What is expected:
No pictures should appear. The lines from the beginning of the listing through the one holding "[(556,0),(480,0),(456,52),(522,84),(536,52),(556,61),(556,0)]" must be reproduced exactly, and nothing more.

Data extracts:

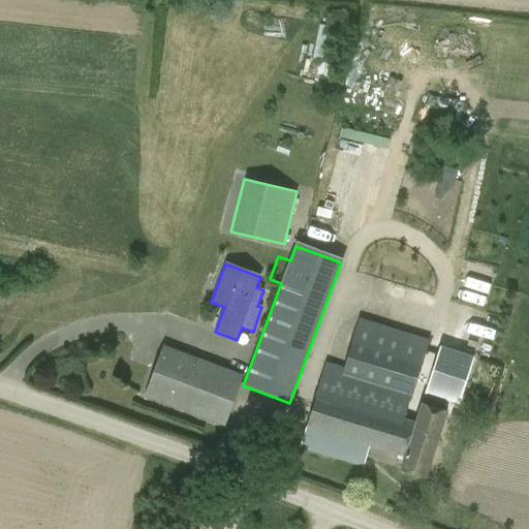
[(399,433),(410,397),(429,340),(360,318),(343,370),(327,365),(300,448),(362,468),(369,446),(404,458),(400,470),(426,478),(447,411),(422,403),(411,436),(399,433)]
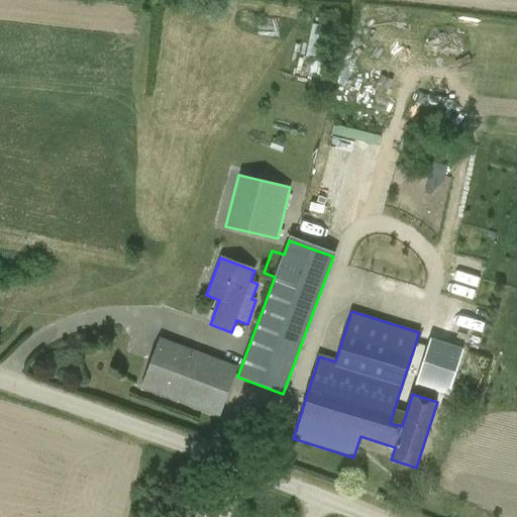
[(429,338),(414,384),(446,395),(461,348),(429,338)]
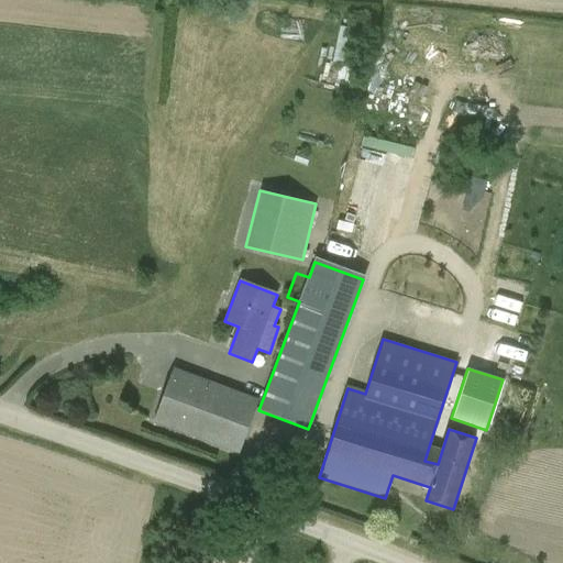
[(258,401),(173,370),(153,422),(239,454),(258,401)]
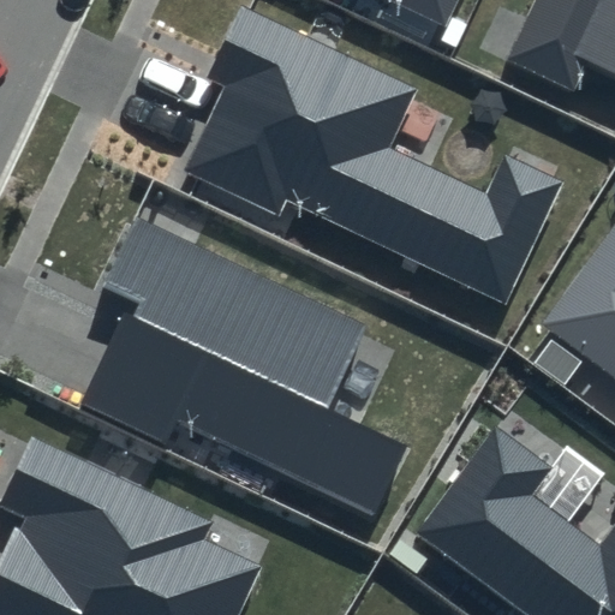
[(390,0),(446,25),(457,0),(390,0)]
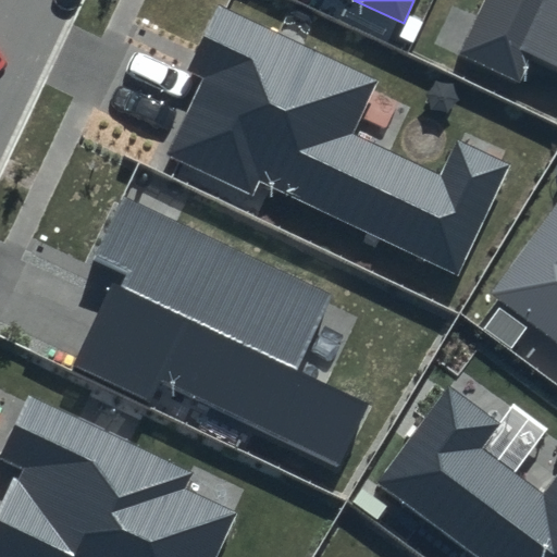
[(556,0),(480,0),(456,52),(522,84),(536,52),(556,61),(556,0)]
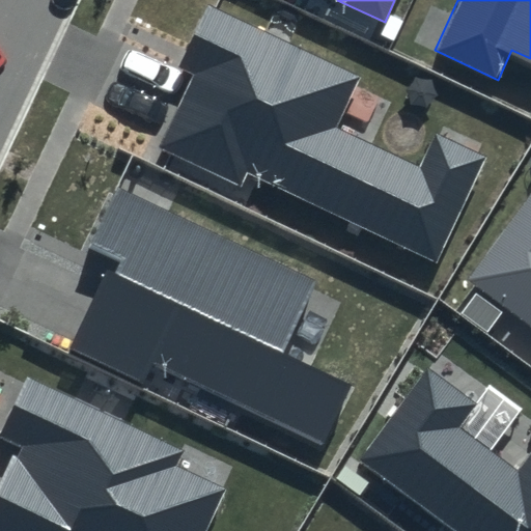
[(360,77),(208,5),(179,65),(195,73),(160,147),(242,186),(248,172),(437,261),(487,156),(436,131),(419,166),(336,127),(360,77)]
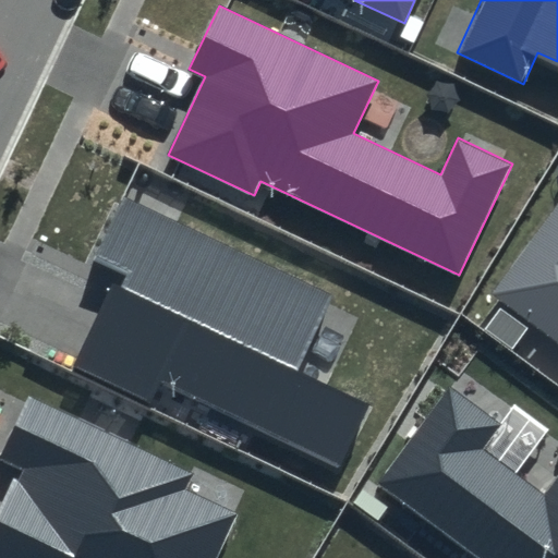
[(332,294),(125,196),(95,261),(117,270),(70,368),(152,407),(162,383),(339,465),(367,404),(295,371),(332,294)]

Reply:
[(399,433),(410,397),(429,340),(360,318),(343,370),(327,365),(300,448),(362,468),(369,446),(404,458),(400,470),(426,478),(447,411),(422,403),(411,436),(399,433)]
[(429,338),(414,384),(446,395),(461,348),(429,338)]
[(258,401),(173,370),(153,422),(239,454),(258,401)]
[(390,0),(446,25),(457,0),(390,0)]
[(556,0),(480,0),(456,52),(522,84),(536,52),(556,61),(556,0)]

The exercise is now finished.